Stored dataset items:

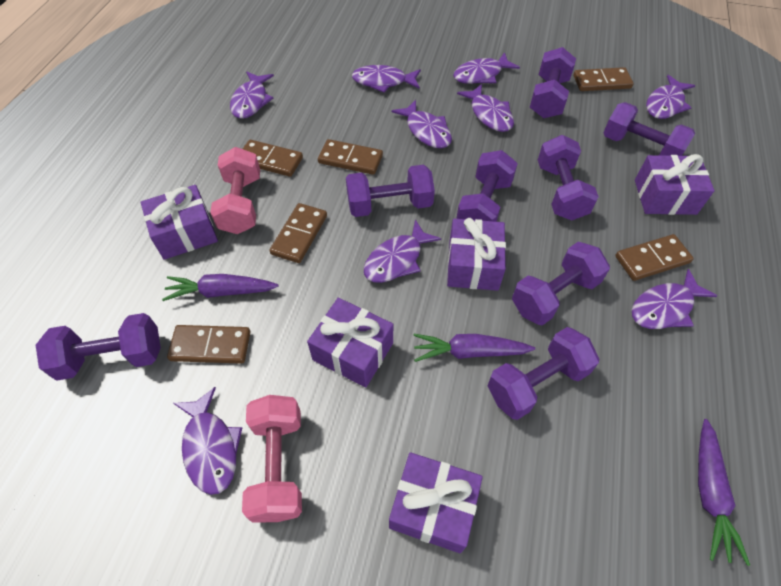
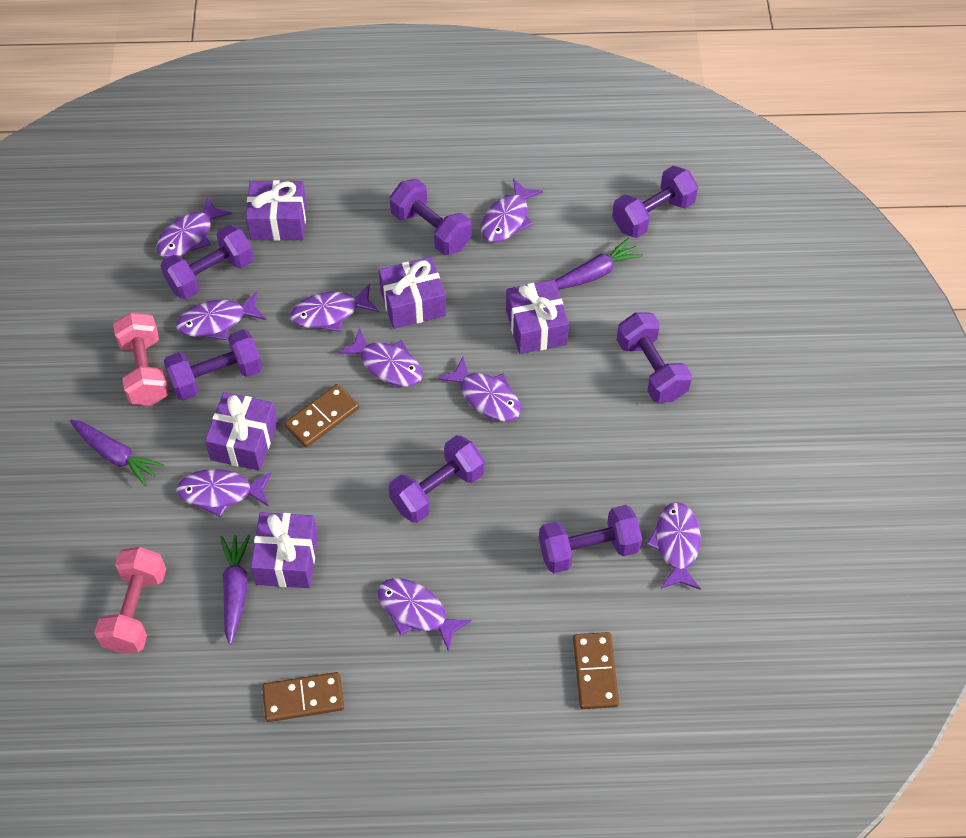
brown domino: 6 -> 3
purple dumbbell: 8 -> 7

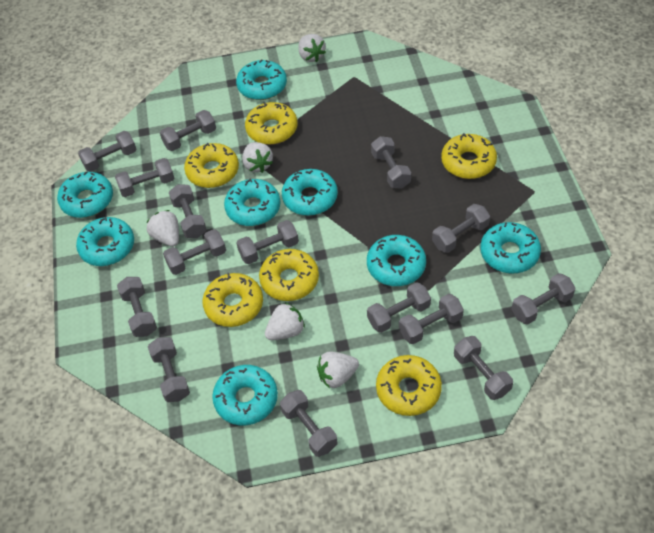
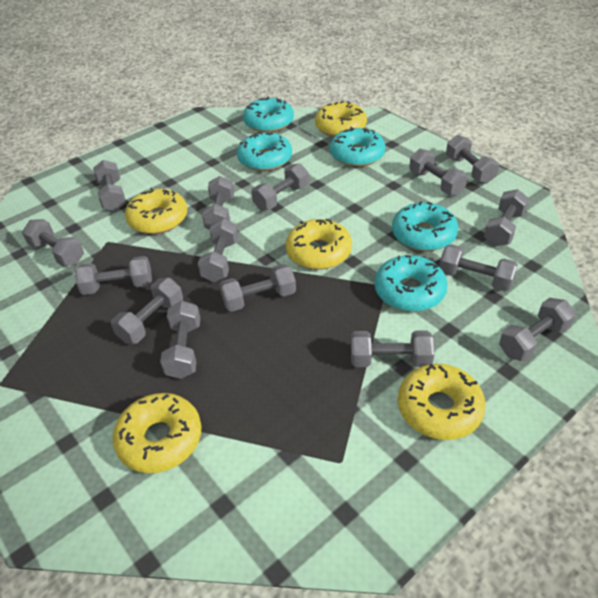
turquoise donut: 8 -> 5
white strawberry: 5 -> 0
yellow donut: 6 -> 5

YOUR ASSIGNMENT:
Retype the data word for word, please, and keep the images out.

RESULT BELOW:
brown domino: 6 -> 3
purple dumbbell: 8 -> 7

turquoise donut: 8 -> 5
white strawberry: 5 -> 0
yellow donut: 6 -> 5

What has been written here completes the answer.